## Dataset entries
:::
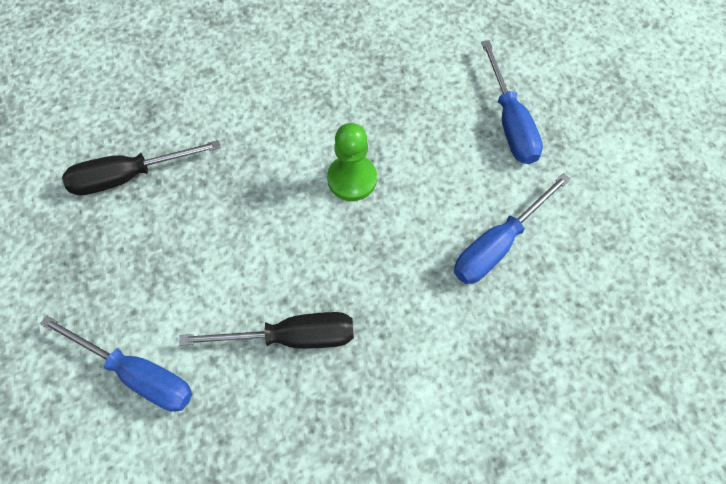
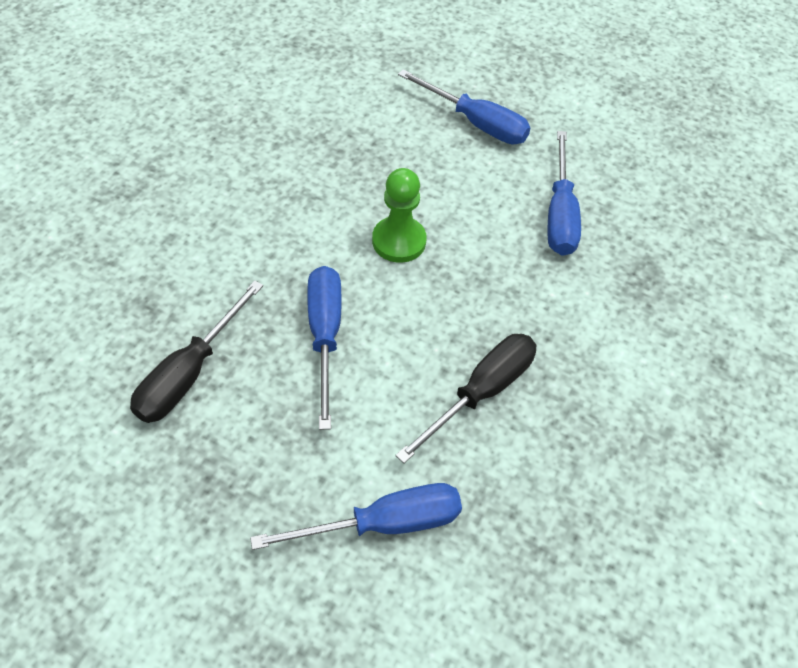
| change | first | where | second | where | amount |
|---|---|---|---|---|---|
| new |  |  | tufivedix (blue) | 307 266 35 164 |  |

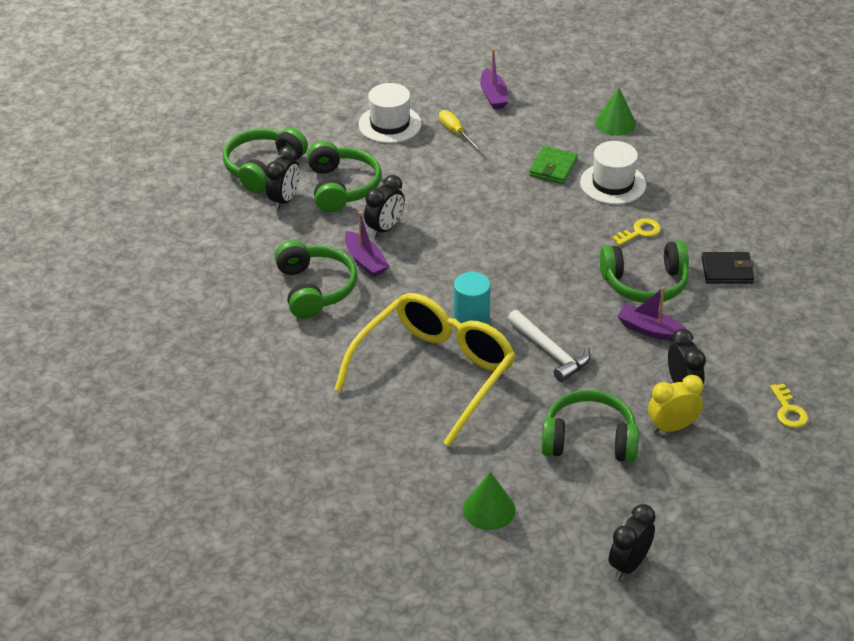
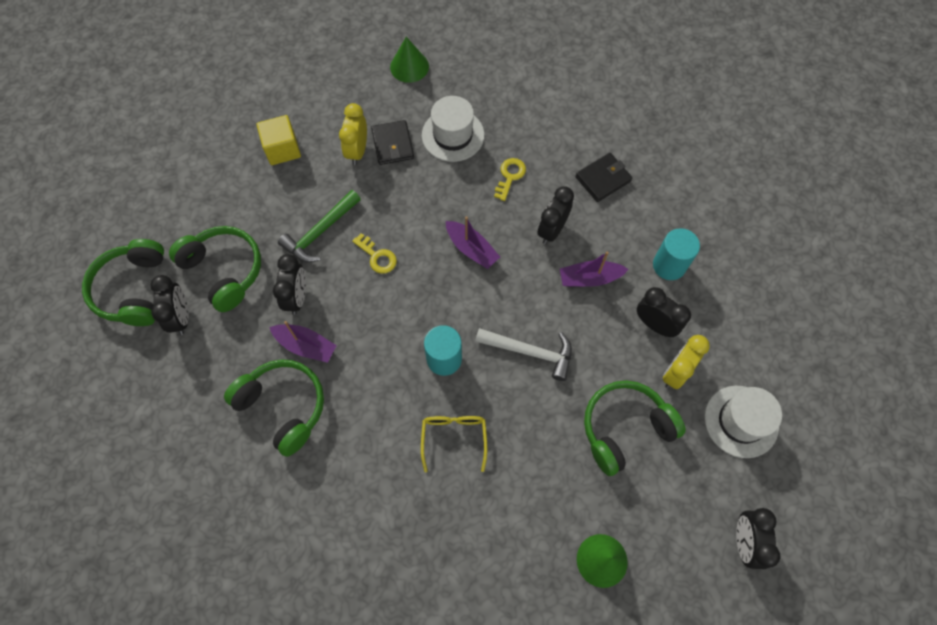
| change | first | where | second | where | amount |
|---|---|---|---|---|---|
| shifted | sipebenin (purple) | 480 49 28 60 |  | 446 216 54 53 |  |
| shifted | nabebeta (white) | 358 83 64 60 |  | 704 386 78 72 |  |
| swapped | tufivedix (yellow) | 439 110 43 41 | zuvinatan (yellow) | 257 115 44 50 |  |
| repainted | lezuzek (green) | 529 146 49 38 | lezuzek (black) | 371 120 43 45 |  |
| swapped | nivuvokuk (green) | 600 241 89 62 | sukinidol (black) | 537 186 37 58 |  |
| scaled | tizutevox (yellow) | 334 293 182 154 |  | 421 416 66 57 | x0.44 |
| shifted | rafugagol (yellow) | 770 384 38 44 |  | 352 233 45 41 |  |
| new |  |  | sukinidol (yellow) | 339 103 28 62 |  |
| new |  |  | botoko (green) | 278 190 83 72 |  |
| new |  |  | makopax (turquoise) | 653 228 47 52 |  |

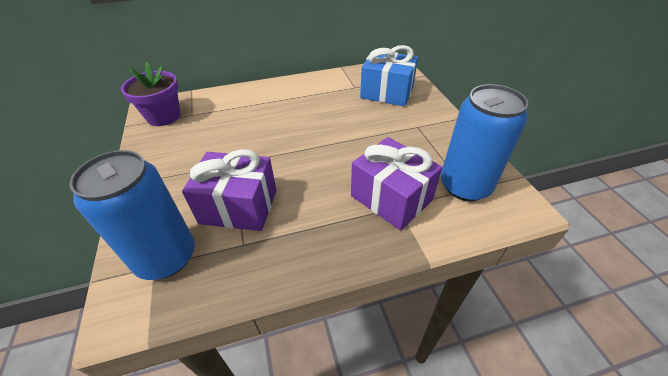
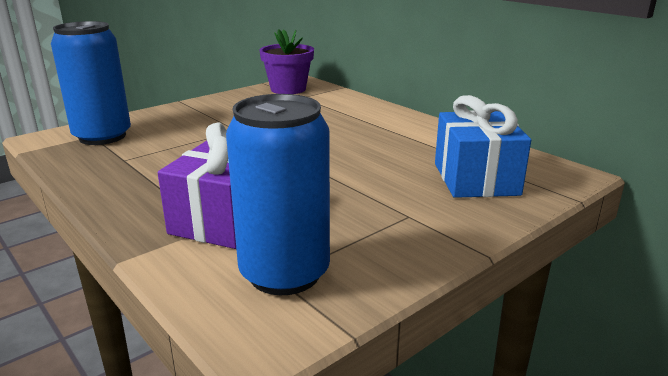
| change | first | where | second | where | amount |
|---|---|---|---|---|---|
| gone | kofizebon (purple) | 182 149 95 82 |  |  |  |

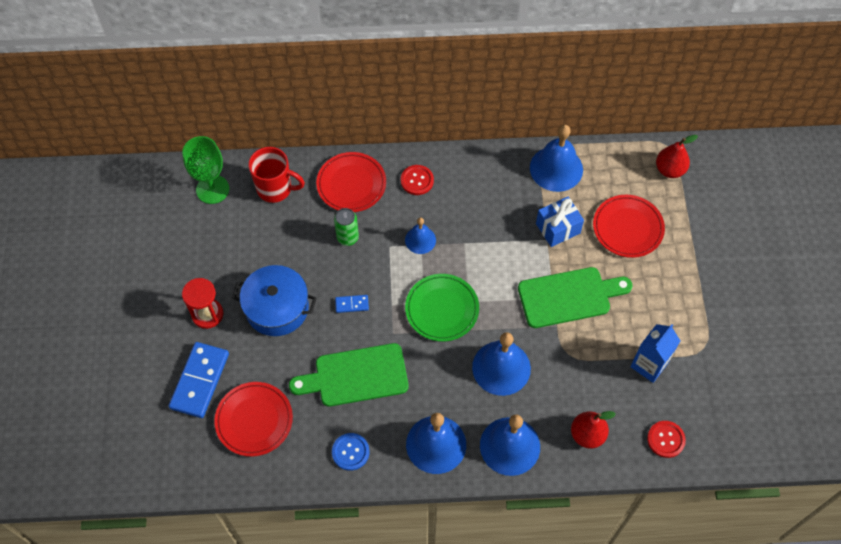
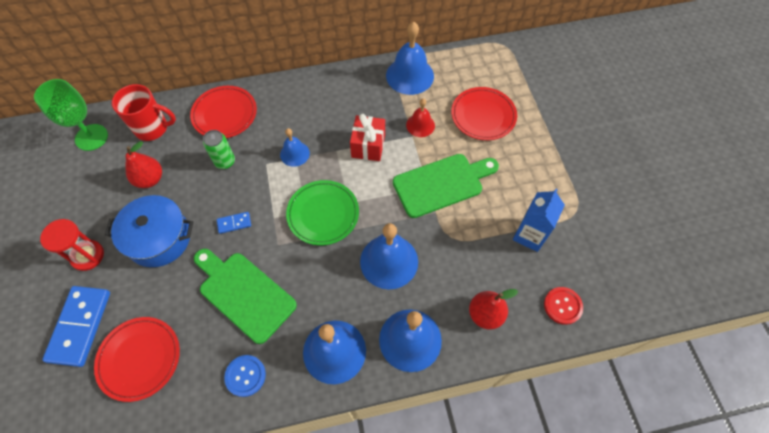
| change | first | where | second | where | amount |
|---|---|---|---|---|---|
| shifted | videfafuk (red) | 656 135 42 43 |  | 125 141 37 47 |  |
| gone | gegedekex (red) | 401 165 33 30 |  |  |  |
| swapped | kofizebon (blue) | 536 196 48 51 | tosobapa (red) | 406 98 29 39 |  |
| rotated | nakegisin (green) | 289 343 119 63 |  | 194 249 103 95 | 60 degrees clockwise |
| new |  |  | kofizebon (red) | 350 114 35 47 |  |

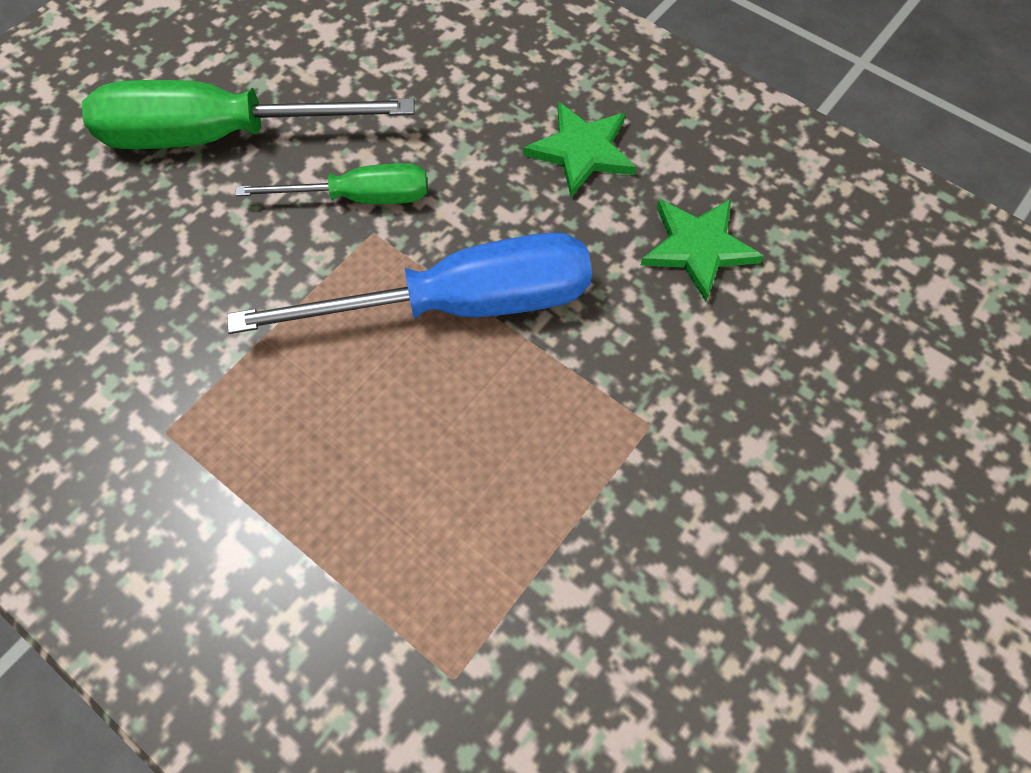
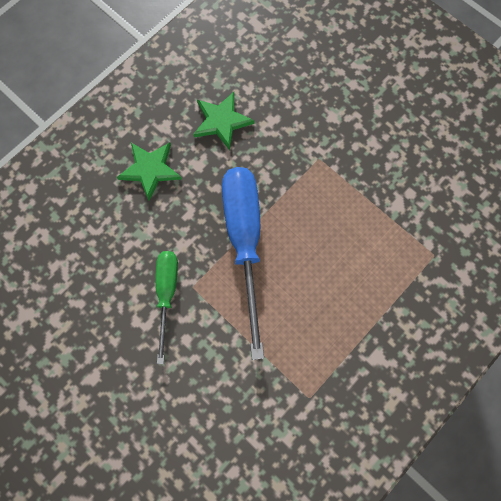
| change | first | where | second | where | amount |
|---|---|---|---|---|---|
| gone | tufivedix (green) | 82 80 333 69 |  |  |  |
:::
## TRY IT
Would you retype every record above exactly, leaving out the pictures?

## REPLY
| change | first | where | second | where | amount |
|---|---|---|---|---|---|
| new |  |  | tufivedix (blue) | 307 266 35 164 |  |

| change | first | where | second | where | amount |
|---|---|---|---|---|---|
| shifted | sipebenin (purple) | 480 49 28 60 |  | 446 216 54 53 |  |
| shifted | nabebeta (white) | 358 83 64 60 |  | 704 386 78 72 |  |
| swapped | tufivedix (yellow) | 439 110 43 41 | zuvinatan (yellow) | 257 115 44 50 |  |
| repainted | lezuzek (green) | 529 146 49 38 | lezuzek (black) | 371 120 43 45 |  |
| swapped | nivuvokuk (green) | 600 241 89 62 | sukinidol (black) | 537 186 37 58 |  |
| scaled | tizutevox (yellow) | 334 293 182 154 |  | 421 416 66 57 | x0.44 |
| shifted | rafugagol (yellow) | 770 384 38 44 |  | 352 233 45 41 |  |
| new |  |  | sukinidol (yellow) | 339 103 28 62 |  |
| new |  |  | botoko (green) | 278 190 83 72 |  |
| new |  |  | makopax (turquoise) | 653 228 47 52 |  |

| change | first | where | second | where | amount |
|---|---|---|---|---|---|
| gone | kofizebon (purple) | 182 149 95 82 |  |  |  |

| change | first | where | second | where | amount |
|---|---|---|---|---|---|
| shifted | videfafuk (red) | 656 135 42 43 |  | 125 141 37 47 |  |
| gone | gegedekex (red) | 401 165 33 30 |  |  |  |
| swapped | kofizebon (blue) | 536 196 48 51 | tosobapa (red) | 406 98 29 39 |  |
| rotated | nakegisin (green) | 289 343 119 63 |  | 194 249 103 95 | 60 degrees clockwise |
| new |  |  | kofizebon (red) | 350 114 35 47 |  |

| change | first | where | second | where | amount |
|---|---|---|---|---|---|
| gone | tufivedix (green) | 82 80 333 69 |  |  |  |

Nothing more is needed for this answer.